What you have to do => Find the line containing "white ring: [189,52,257,101]" in the records below. Copy exactly that line and each one after it, ending at the line containing "yellow rolling pin: [104,247,215,353]", and nothing more.

Working data =>
────────────────────

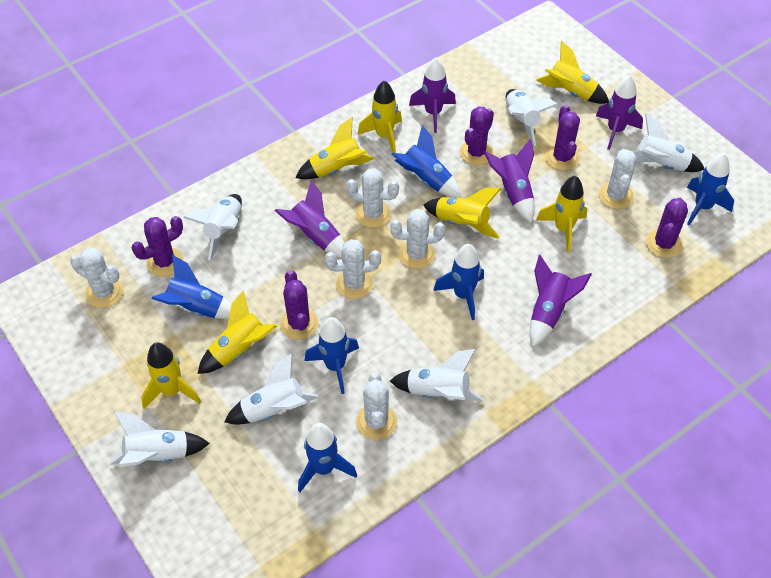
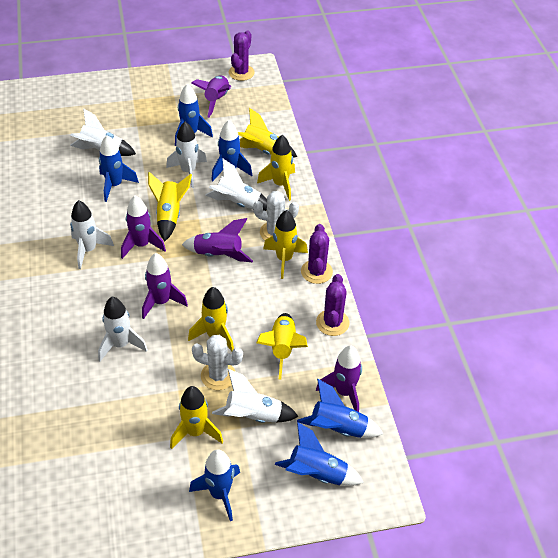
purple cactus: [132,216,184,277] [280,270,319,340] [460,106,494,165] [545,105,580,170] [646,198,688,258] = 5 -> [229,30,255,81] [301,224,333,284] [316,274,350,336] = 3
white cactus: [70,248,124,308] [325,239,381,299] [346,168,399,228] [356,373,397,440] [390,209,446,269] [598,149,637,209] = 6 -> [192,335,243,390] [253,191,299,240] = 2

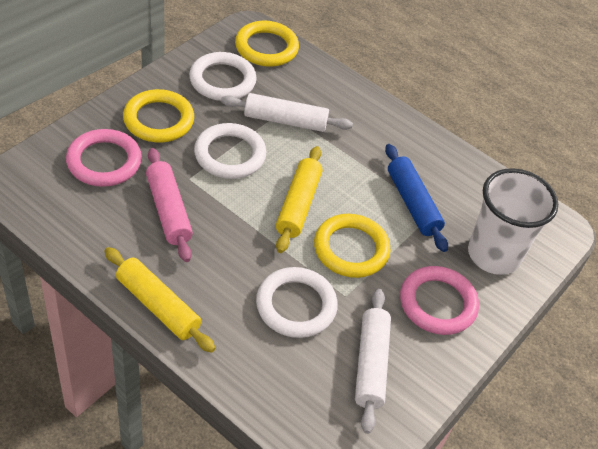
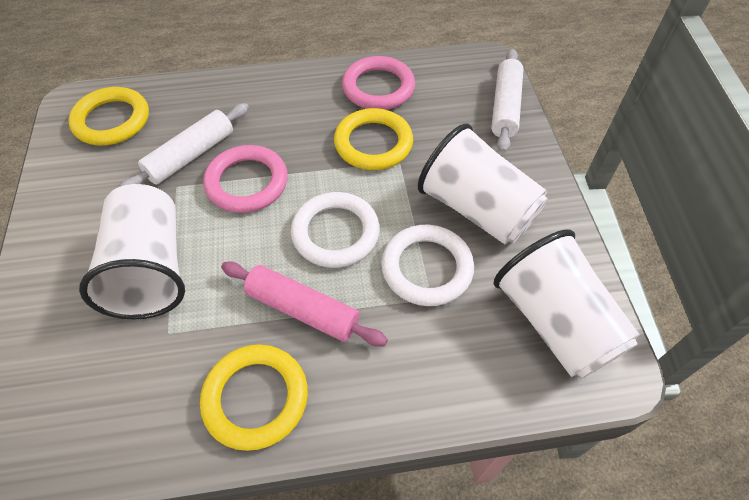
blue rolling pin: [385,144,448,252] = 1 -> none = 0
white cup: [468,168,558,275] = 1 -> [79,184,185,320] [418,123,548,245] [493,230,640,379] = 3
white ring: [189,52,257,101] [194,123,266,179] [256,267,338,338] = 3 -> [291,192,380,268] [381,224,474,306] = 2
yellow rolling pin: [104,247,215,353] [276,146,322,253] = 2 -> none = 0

────────────────────

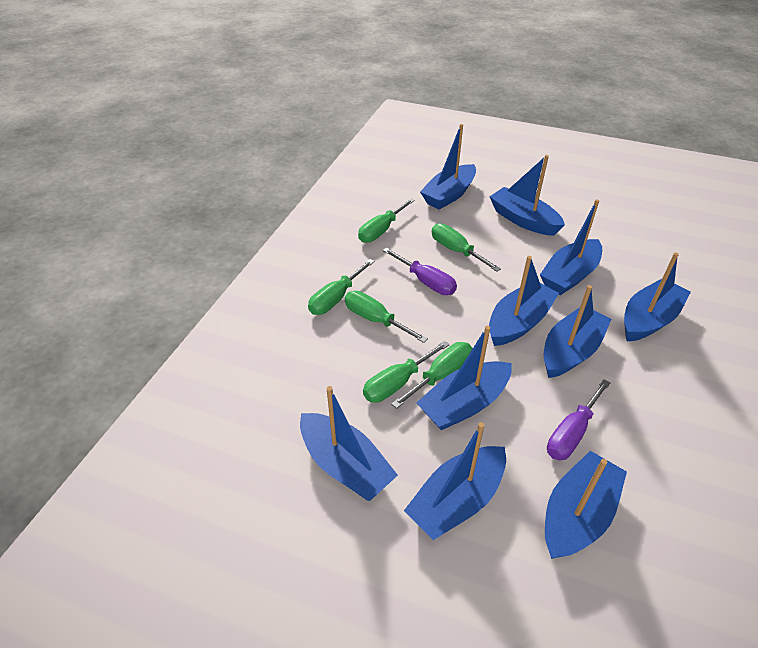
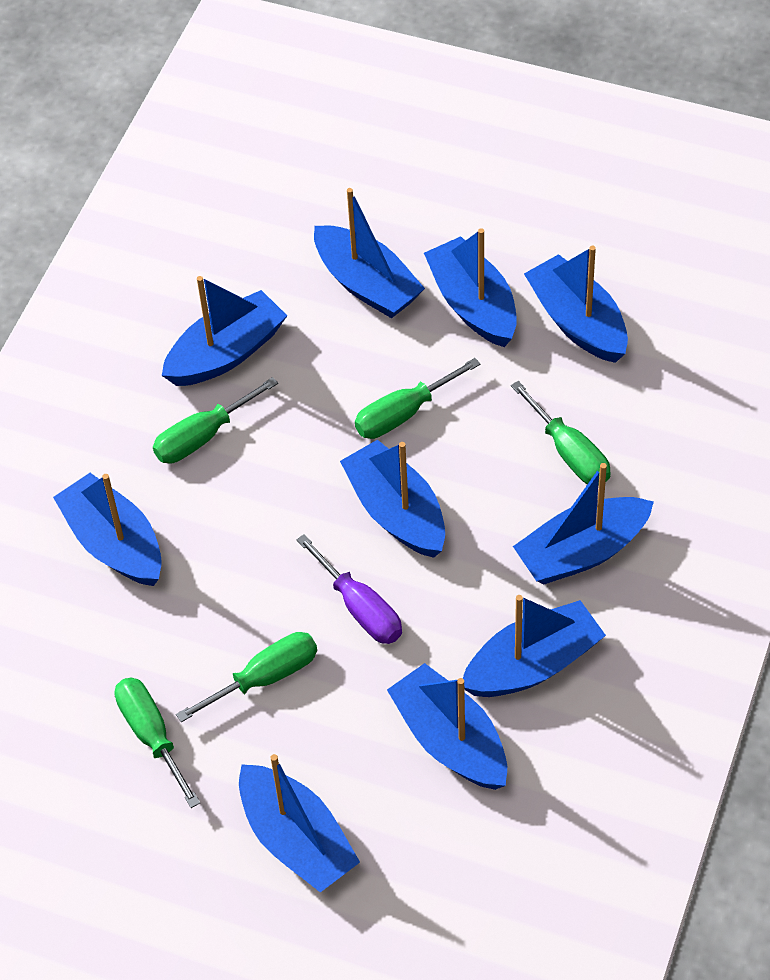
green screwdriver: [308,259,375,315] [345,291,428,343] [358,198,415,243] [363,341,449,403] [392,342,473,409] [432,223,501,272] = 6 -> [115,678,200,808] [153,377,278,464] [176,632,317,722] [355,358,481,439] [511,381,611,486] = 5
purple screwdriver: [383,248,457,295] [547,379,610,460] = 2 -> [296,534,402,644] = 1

────────────────────

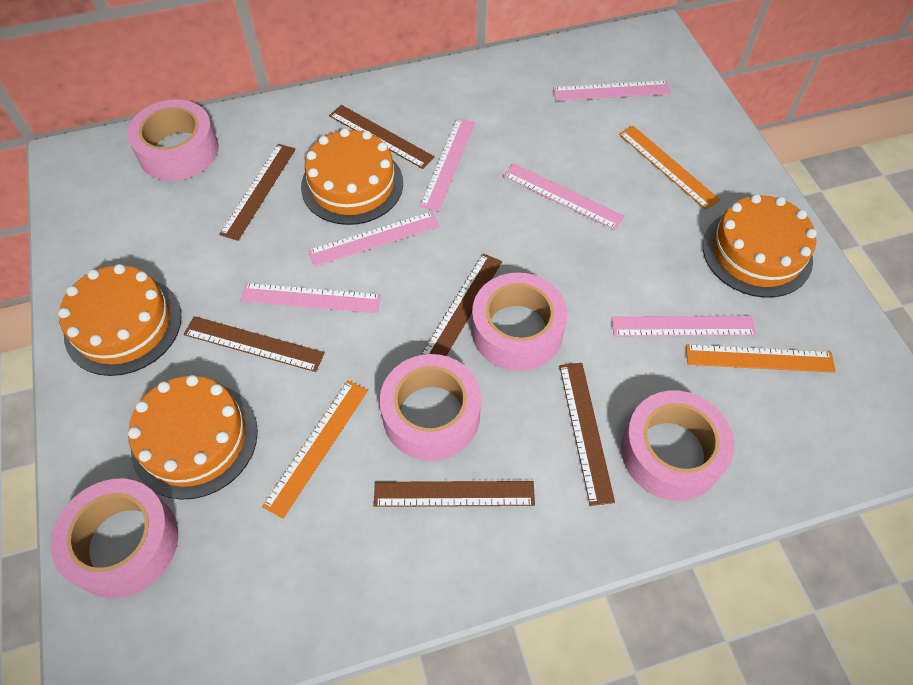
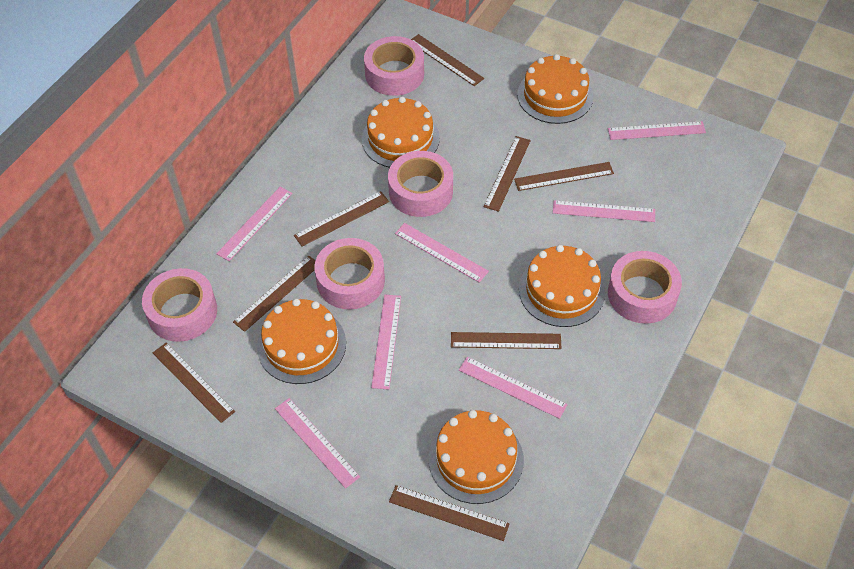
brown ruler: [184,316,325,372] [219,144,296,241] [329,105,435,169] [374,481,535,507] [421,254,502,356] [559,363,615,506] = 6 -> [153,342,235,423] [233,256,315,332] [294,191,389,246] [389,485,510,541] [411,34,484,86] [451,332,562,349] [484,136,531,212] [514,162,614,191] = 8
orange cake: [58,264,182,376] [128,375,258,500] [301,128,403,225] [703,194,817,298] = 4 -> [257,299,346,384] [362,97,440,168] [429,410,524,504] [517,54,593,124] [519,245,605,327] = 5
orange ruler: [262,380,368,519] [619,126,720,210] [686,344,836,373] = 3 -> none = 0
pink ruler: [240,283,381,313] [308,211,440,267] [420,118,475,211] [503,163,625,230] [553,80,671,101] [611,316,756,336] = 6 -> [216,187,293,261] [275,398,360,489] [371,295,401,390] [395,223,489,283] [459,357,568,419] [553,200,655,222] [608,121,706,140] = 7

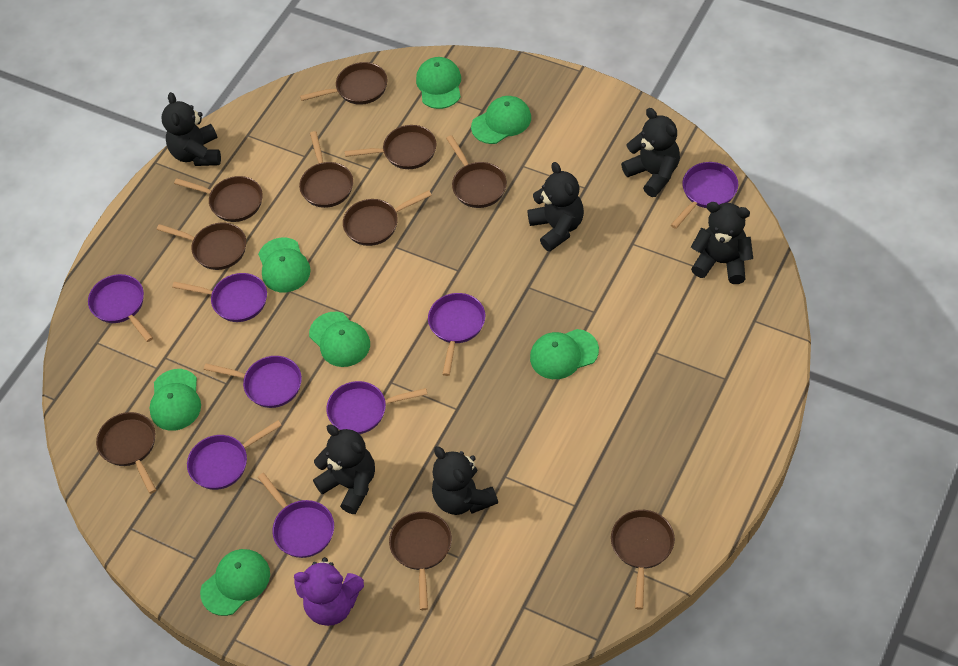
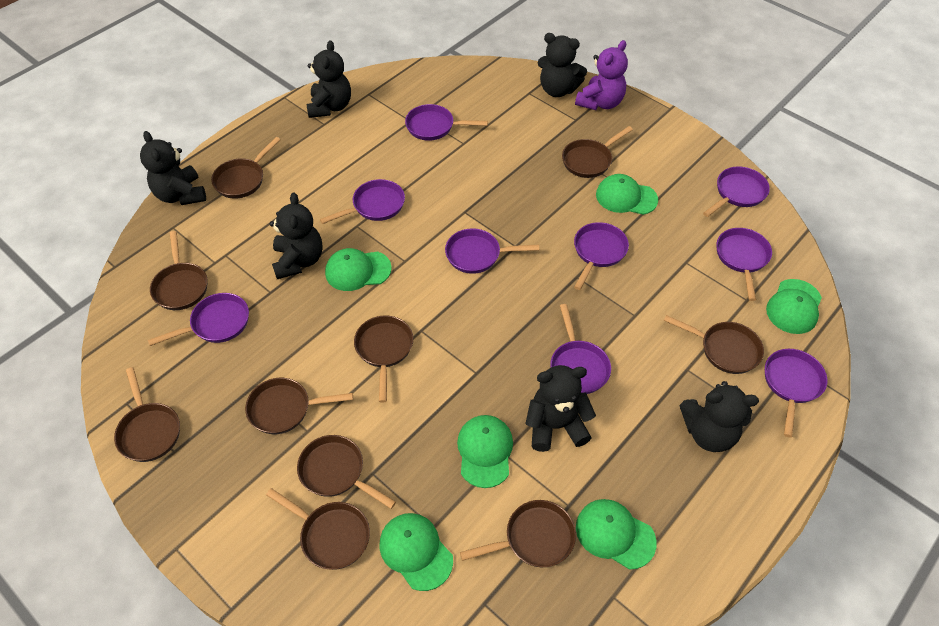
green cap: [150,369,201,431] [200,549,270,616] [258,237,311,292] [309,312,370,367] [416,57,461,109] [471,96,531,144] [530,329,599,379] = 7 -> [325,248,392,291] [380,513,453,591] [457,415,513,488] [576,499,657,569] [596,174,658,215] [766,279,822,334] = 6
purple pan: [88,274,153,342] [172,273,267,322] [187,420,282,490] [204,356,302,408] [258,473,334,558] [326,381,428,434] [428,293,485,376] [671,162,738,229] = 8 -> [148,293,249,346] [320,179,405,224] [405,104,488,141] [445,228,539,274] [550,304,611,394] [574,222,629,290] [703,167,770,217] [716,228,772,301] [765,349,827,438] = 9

────────────────────

Response area =>
white ring: [189,52,257,101] [194,123,266,179] [256,267,338,338] = 3 -> [291,192,380,268] [381,224,474,306] = 2
yellow rolling pin: [104,247,215,353] [276,146,322,253] = 2 -> none = 0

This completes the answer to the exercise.